▶ _To do_:
Your answer must be an exact transcription of every record below, with the pictures omitted.

▶ _Working data_:
------------------------
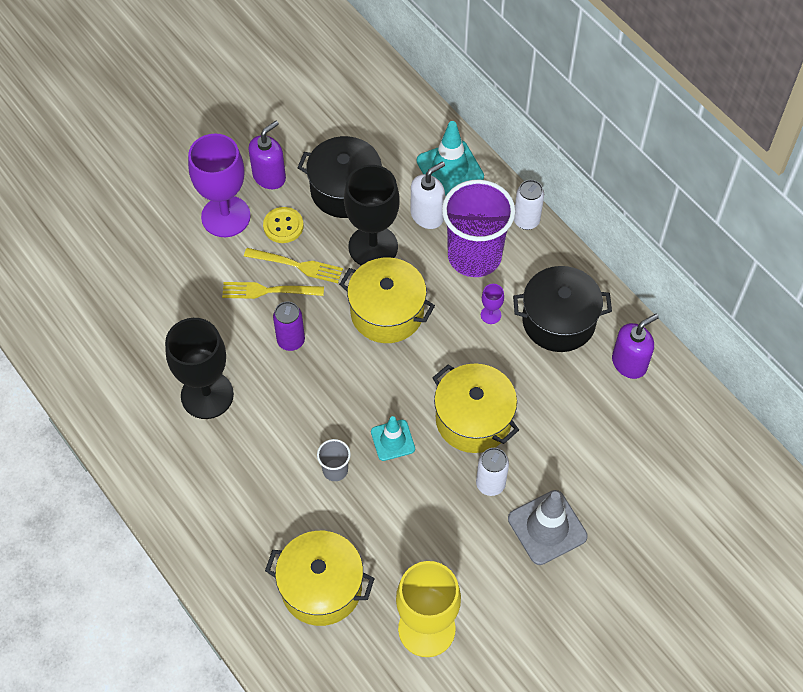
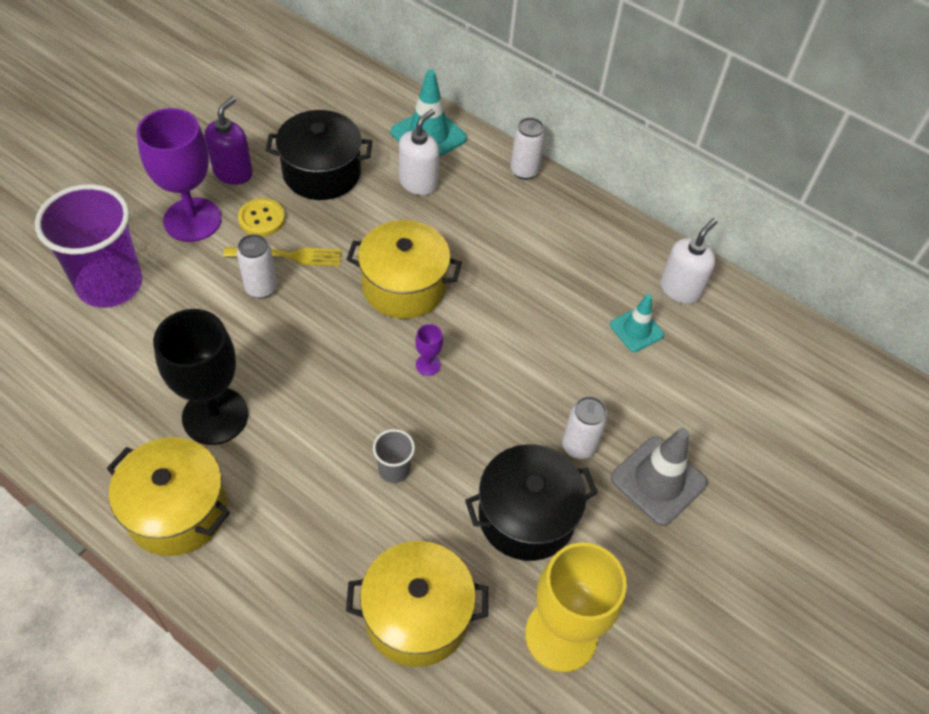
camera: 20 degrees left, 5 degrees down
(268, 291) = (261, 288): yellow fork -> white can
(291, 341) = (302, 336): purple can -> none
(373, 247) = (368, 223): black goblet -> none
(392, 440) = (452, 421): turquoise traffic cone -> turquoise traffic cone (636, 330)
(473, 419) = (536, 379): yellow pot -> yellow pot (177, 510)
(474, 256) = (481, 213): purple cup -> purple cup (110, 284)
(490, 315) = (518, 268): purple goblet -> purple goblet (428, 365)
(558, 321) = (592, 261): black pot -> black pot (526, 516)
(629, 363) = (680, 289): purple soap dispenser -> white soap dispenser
------------------------
▶ _Solution for this exercise_:
camera: 20 degrees left, 5 degrees down
(268, 291) = (261, 288): yellow fork -> white can
(291, 341) = (302, 336): purple can -> none
(373, 247) = (368, 223): black goblet -> none
(392, 440) = (452, 421): turquoise traffic cone -> turquoise traffic cone (636, 330)
(473, 419) = (536, 379): yellow pot -> yellow pot (177, 510)
(474, 256) = (481, 213): purple cup -> purple cup (110, 284)
(490, 315) = (518, 268): purple goblet -> purple goblet (428, 365)
(558, 321) = (592, 261): black pot -> black pot (526, 516)
(629, 363) = (680, 289): purple soap dispenser -> white soap dispenser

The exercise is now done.